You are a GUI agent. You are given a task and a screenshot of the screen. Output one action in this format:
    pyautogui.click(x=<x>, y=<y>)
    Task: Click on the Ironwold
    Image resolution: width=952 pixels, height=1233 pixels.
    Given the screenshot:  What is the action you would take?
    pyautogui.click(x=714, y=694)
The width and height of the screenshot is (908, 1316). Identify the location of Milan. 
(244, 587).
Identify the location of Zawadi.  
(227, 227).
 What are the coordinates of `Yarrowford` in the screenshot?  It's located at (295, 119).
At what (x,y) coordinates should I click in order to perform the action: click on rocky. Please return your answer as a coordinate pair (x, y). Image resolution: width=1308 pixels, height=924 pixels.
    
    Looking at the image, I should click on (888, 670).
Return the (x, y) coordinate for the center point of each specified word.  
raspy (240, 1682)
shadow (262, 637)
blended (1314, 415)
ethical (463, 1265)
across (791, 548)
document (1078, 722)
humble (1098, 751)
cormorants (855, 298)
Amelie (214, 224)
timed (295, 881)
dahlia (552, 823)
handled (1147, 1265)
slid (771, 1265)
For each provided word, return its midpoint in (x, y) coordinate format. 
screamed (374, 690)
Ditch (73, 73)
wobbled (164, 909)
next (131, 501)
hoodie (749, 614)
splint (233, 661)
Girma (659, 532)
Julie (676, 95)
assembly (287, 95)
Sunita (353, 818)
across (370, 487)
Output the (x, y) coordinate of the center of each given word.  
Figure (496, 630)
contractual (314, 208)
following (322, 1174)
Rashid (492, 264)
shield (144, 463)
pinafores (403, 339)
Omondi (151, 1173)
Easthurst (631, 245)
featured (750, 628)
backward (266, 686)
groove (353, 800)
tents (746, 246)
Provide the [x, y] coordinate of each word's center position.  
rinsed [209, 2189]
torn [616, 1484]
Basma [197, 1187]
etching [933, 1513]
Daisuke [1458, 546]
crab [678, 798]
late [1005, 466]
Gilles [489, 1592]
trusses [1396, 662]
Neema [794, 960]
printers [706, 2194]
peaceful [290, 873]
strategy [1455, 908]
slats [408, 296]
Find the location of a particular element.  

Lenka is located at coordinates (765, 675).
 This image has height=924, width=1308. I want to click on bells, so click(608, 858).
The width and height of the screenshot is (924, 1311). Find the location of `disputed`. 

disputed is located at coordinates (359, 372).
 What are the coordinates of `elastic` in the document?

§

Write out the lines above again, putting "beyond" in place of every "across" and leaving all other text unchanged.

▸ **Written answer**
You are a GUI agent. You are given a task and a screenshot of the screen. Output one action in this format:
    pyautogui.click(x=<x>, y=<y>)
    Task: Click on the Ironwold
    Image resolution: width=952 pixels, height=1233 pixels.
    Given the screenshot:  What is the action you would take?
    pyautogui.click(x=714, y=694)
The width and height of the screenshot is (908, 1316). Identify the location of Milan. 
(244, 587).
Identify the location of Zawadi.  
(227, 227).
 What are the coordinates of `Yarrowford` in the screenshot?  It's located at (295, 119).
At what (x,y) coordinates should I click in order to perform the action: click on rocky. Please return your answer as a coordinate pair (x, y). Image resolution: width=1308 pixels, height=924 pixels.
    
    Looking at the image, I should click on (888, 670).
Return the (x, y) coordinate for the center point of each specified word.  
raspy (240, 1682)
shadow (262, 637)
blended (1314, 415)
ethical (463, 1265)
beyond (791, 548)
document (1078, 722)
humble (1098, 751)
cormorants (855, 298)
Amelie (214, 224)
timed (295, 881)
dahlia (552, 823)
handled (1147, 1265)
slid (771, 1265)
For each provided word, return its midpoint in (x, y) coordinate format. 
screamed (374, 690)
Ditch (73, 73)
wobbled (164, 909)
next (131, 501)
hoodie (749, 614)
splint (233, 661)
Girma (659, 532)
Julie (676, 95)
assembly (287, 95)
Sunita (353, 818)
beyond (370, 487)
Output the (x, y) coordinate of the center of each given word.  
Figure (496, 630)
contractual (314, 208)
following (322, 1174)
Rashid (492, 264)
shield (144, 463)
pinafores (403, 339)
Omondi (151, 1173)
Easthurst (631, 245)
featured (750, 628)
backward (266, 686)
groove (353, 800)
tents (746, 246)
Provide the [x, y] coordinate of each word's center position.  
rinsed [209, 2189]
torn [616, 1484]
Basma [197, 1187]
etching [933, 1513]
Daisuke [1458, 546]
crab [678, 798]
late [1005, 466]
Gilles [489, 1592]
trusses [1396, 662]
Neema [794, 960]
printers [706, 2194]
peaceful [290, 873]
strategy [1455, 908]
slats [408, 296]
Find the location of a particular element.  

Lenka is located at coordinates (765, 675).
 This image has height=924, width=1308. I want to click on bells, so click(608, 858).
The width and height of the screenshot is (924, 1311). Find the location of `disputed`. 

disputed is located at coordinates (359, 372).
 What are the coordinates of `elastic` in the document?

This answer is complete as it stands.